WHAT THE TASK ASKS :: If a line below includes the string "BASE", copy it.

PROVIDED RECORDS ::
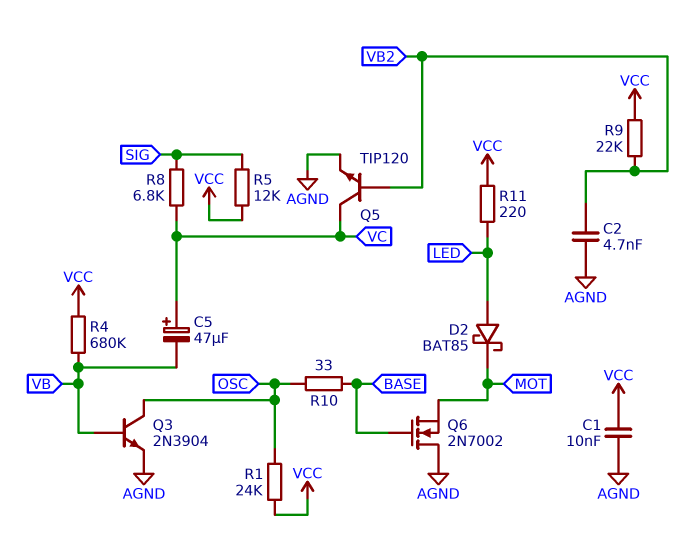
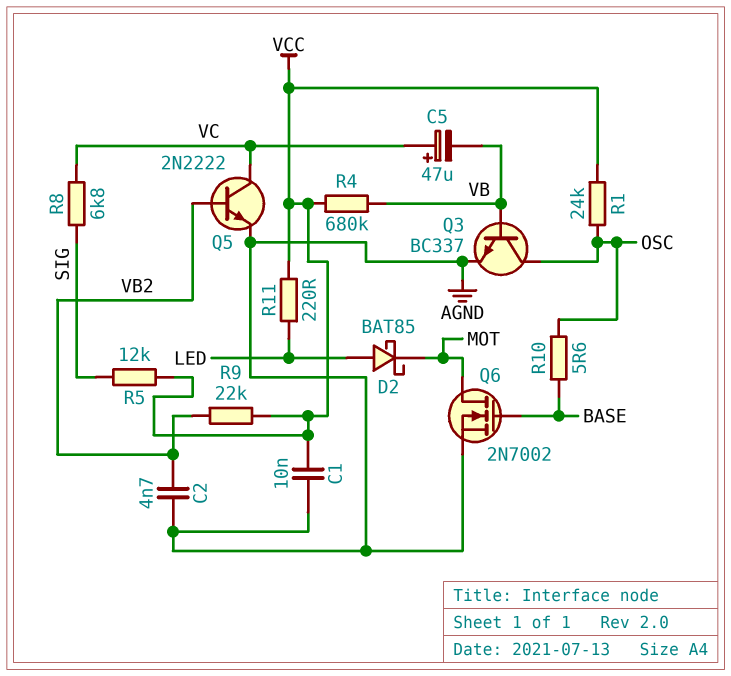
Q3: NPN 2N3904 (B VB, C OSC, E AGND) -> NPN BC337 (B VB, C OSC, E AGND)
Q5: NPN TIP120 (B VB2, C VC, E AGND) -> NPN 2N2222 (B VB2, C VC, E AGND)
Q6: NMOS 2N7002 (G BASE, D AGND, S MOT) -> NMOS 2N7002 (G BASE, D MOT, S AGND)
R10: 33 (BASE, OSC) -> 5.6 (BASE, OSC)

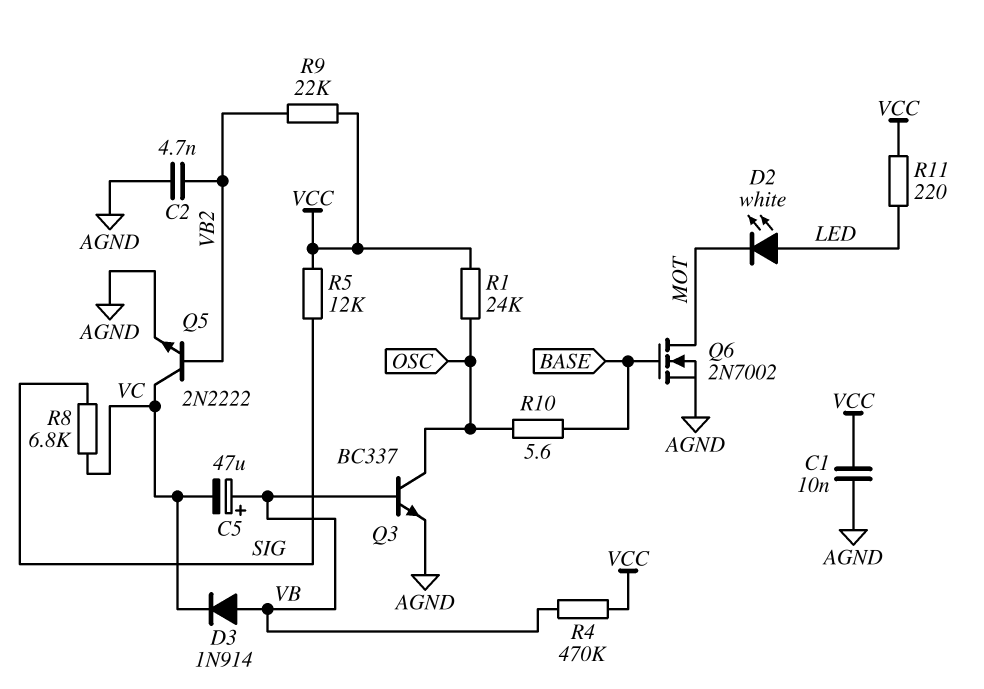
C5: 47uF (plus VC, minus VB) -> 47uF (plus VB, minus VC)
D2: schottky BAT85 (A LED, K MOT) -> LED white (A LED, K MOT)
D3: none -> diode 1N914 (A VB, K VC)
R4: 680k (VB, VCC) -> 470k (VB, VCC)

RESPONSE AREA ::
Q6: NMOS 2N7002 (G BASE, D AGND, S MOT) -> NMOS 2N7002 (G BASE, D MOT, S AGND)
R10: 33 (BASE, OSC) -> 5.6 (BASE, OSC)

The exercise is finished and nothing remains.